> _Activity_: All of the data, except its images, should be set down exactly as it appears.

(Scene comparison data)
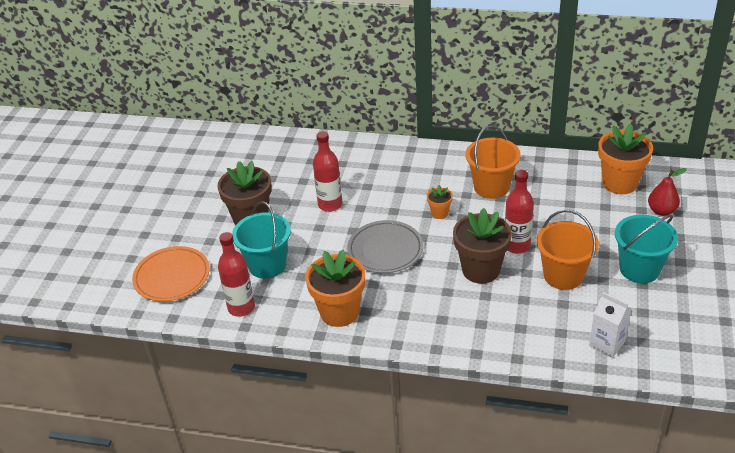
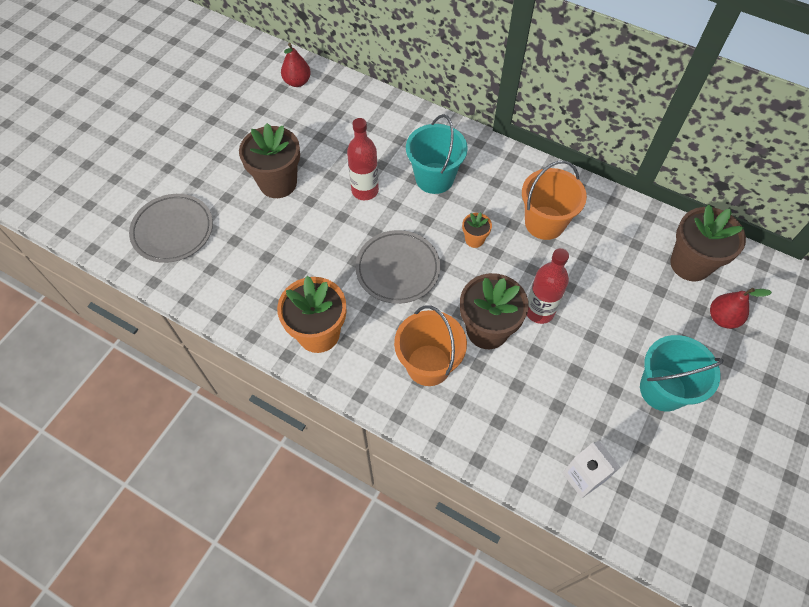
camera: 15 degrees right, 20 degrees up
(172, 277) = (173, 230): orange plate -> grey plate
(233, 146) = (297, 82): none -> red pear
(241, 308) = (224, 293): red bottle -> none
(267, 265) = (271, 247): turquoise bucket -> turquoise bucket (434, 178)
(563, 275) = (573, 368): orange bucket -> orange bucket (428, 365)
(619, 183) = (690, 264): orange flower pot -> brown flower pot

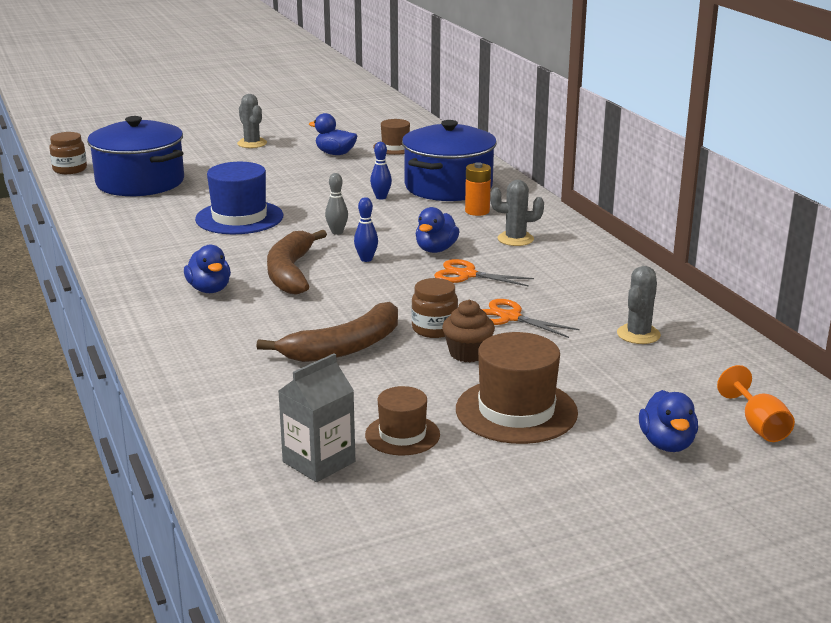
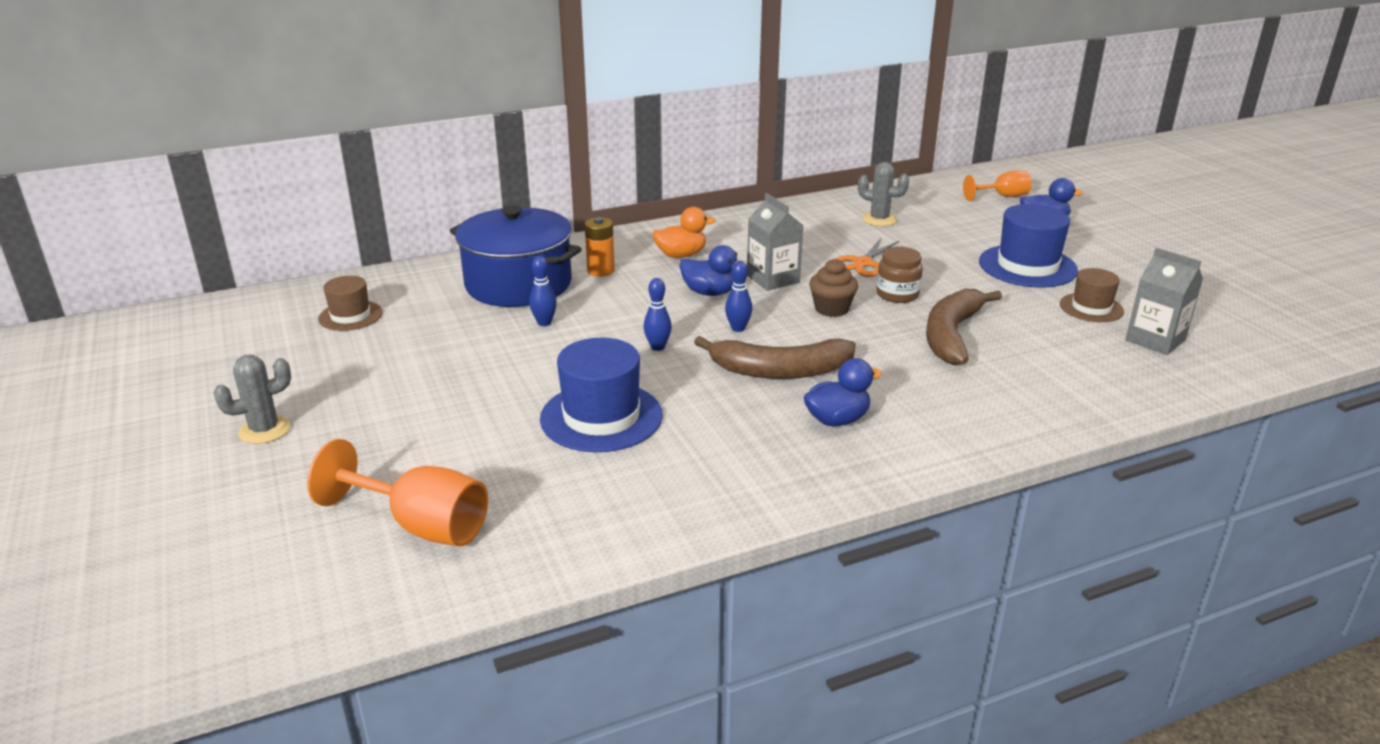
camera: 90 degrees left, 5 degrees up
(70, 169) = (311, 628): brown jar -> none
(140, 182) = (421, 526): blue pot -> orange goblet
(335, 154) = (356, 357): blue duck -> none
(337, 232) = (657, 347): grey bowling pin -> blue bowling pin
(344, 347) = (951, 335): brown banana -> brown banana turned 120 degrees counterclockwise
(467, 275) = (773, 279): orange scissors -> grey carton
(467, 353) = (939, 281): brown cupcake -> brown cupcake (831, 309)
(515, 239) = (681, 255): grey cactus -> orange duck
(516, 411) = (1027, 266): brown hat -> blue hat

> _Task answer_:
camera: 15 degrees right, 20 degrees up
(172, 277) = (173, 230): orange plate -> grey plate
(233, 146) = (297, 82): none -> red pear
(241, 308) = (224, 293): red bottle -> none
(267, 265) = (271, 247): turquoise bucket -> turquoise bucket (434, 178)
(563, 275) = (573, 368): orange bucket -> orange bucket (428, 365)
(619, 183) = (690, 264): orange flower pot -> brown flower pot

camera: 90 degrees left, 5 degrees up
(70, 169) = (311, 628): brown jar -> none
(140, 182) = (421, 526): blue pot -> orange goblet
(335, 154) = (356, 357): blue duck -> none
(337, 232) = (657, 347): grey bowling pin -> blue bowling pin
(344, 347) = (951, 335): brown banana -> brown banana turned 120 degrees counterclockwise
(467, 275) = (773, 279): orange scissors -> grey carton
(467, 353) = (939, 281): brown cupcake -> brown cupcake (831, 309)
(515, 239) = (681, 255): grey cactus -> orange duck
(516, 411) = (1027, 266): brown hat -> blue hat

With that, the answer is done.